* _Task prompt_: Every entry in the data that follows should come back exactly, pictures aside.

--- Dataset records Enclosed Below ---

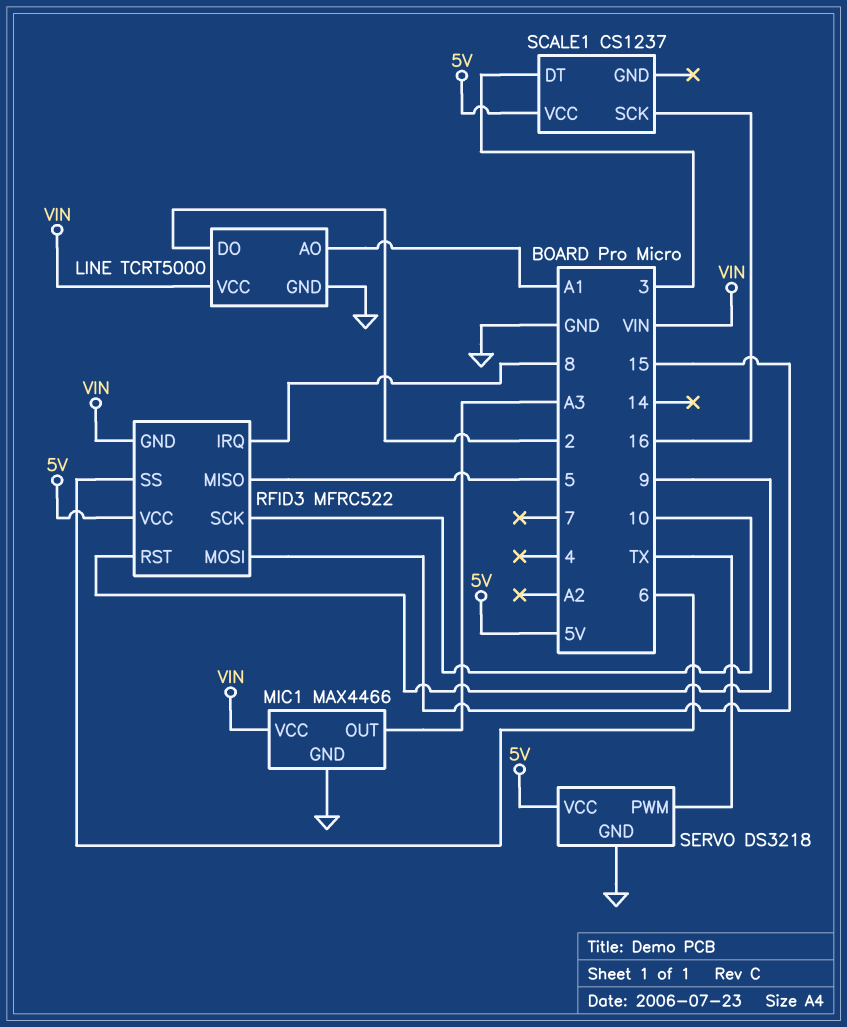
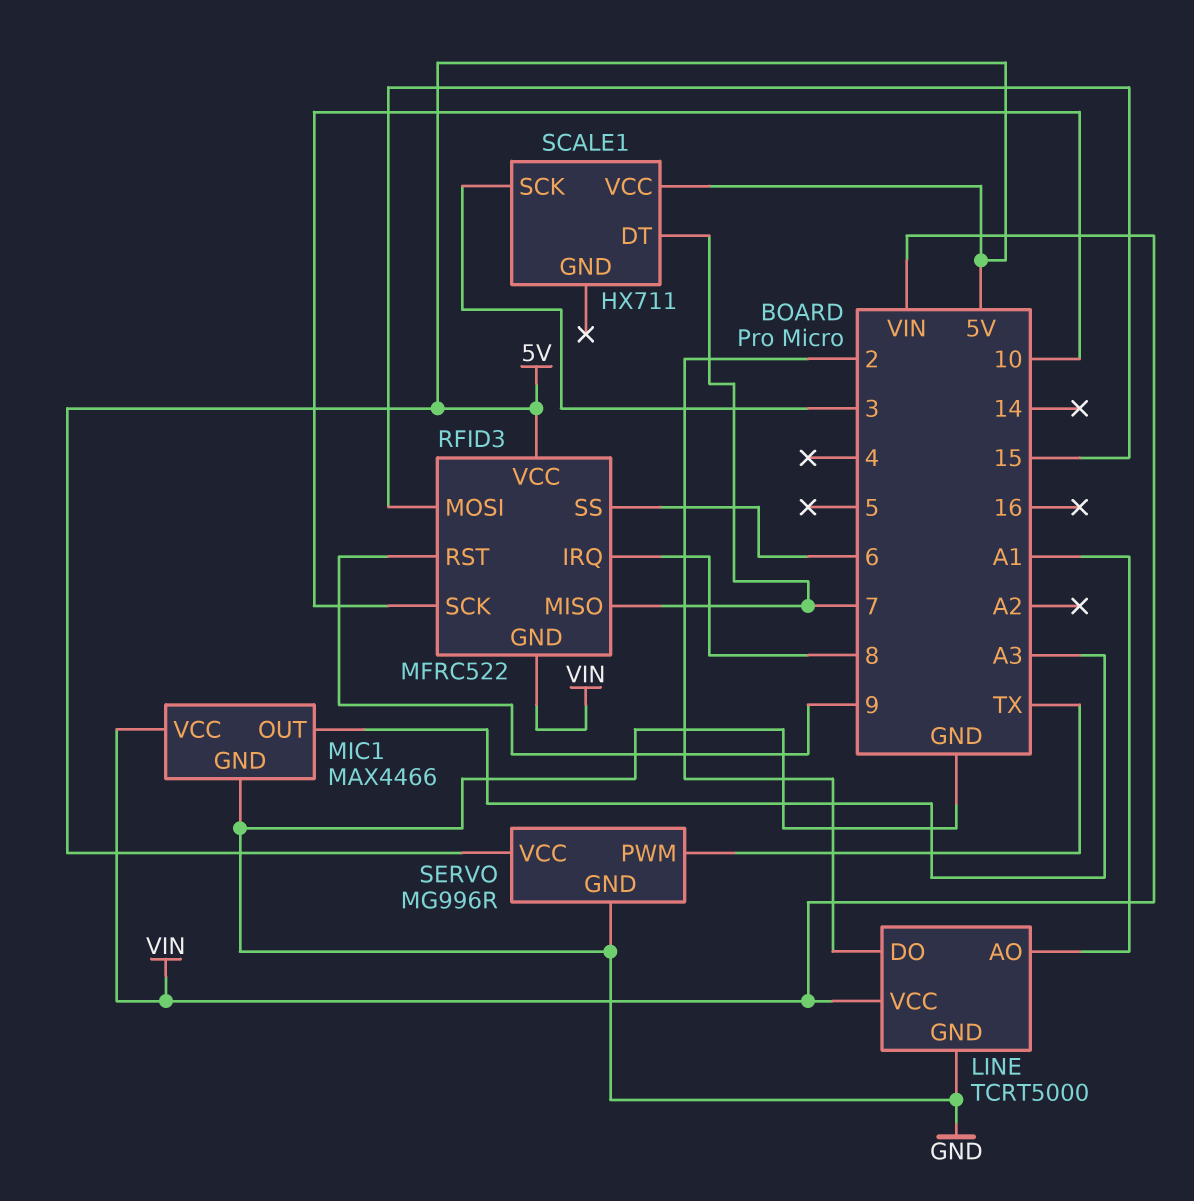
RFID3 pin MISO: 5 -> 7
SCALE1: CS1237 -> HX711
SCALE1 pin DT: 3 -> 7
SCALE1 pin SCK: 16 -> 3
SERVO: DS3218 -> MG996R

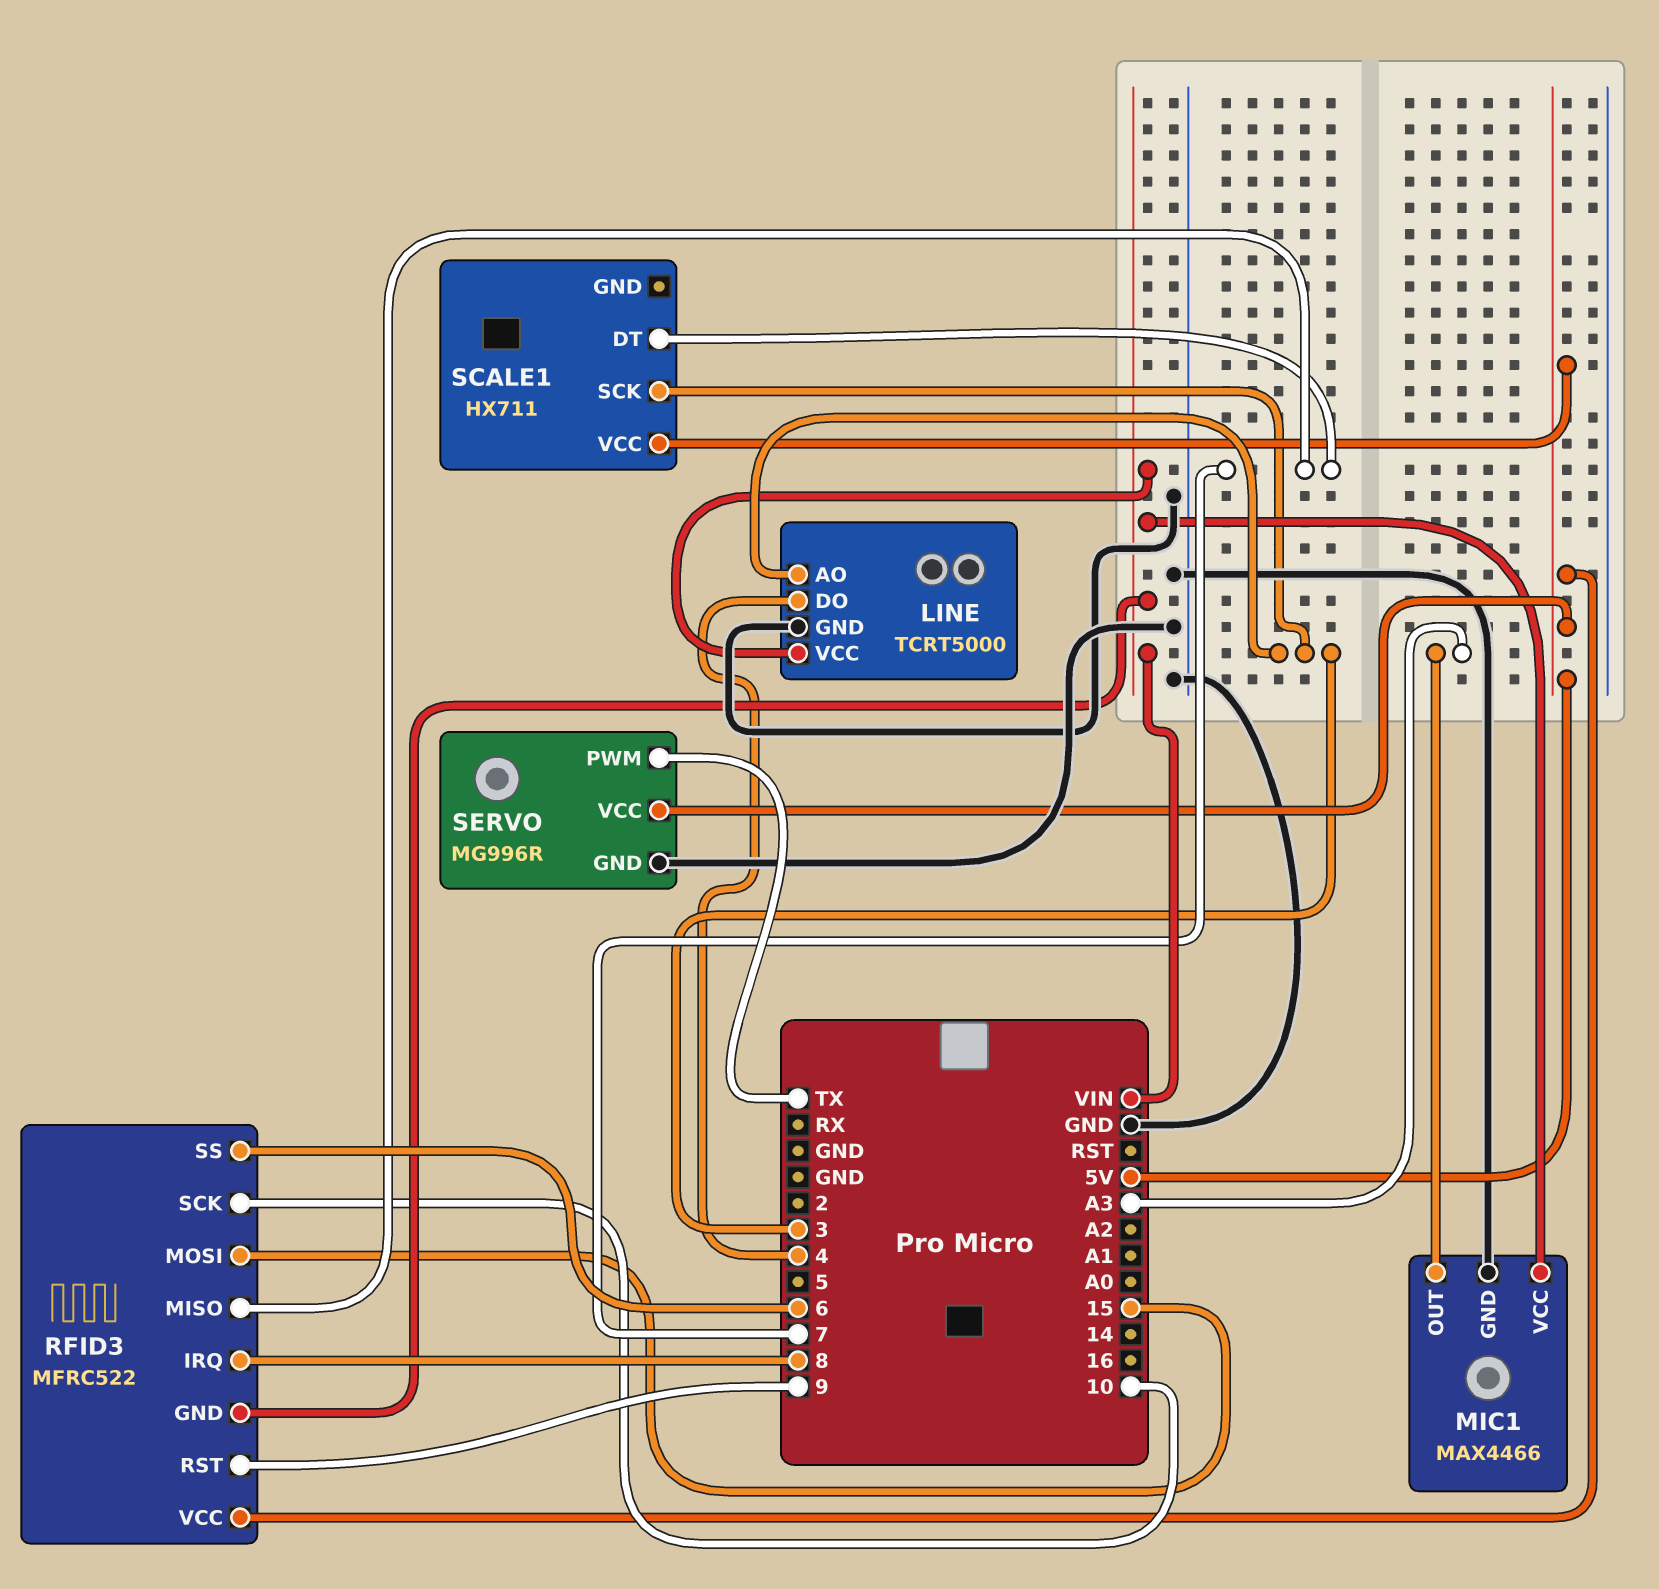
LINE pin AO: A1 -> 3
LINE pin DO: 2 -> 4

--- End of Enclosed Dataset records ---

* _Solution_:
RFID3 pin MISO: 5 -> 7
SCALE1: CS1237 -> HX711
SCALE1 pin DT: 3 -> 7
SCALE1 pin SCK: 16 -> 3
SERVO: DS3218 -> MG996R

LINE pin AO: A1 -> 3
LINE pin DO: 2 -> 4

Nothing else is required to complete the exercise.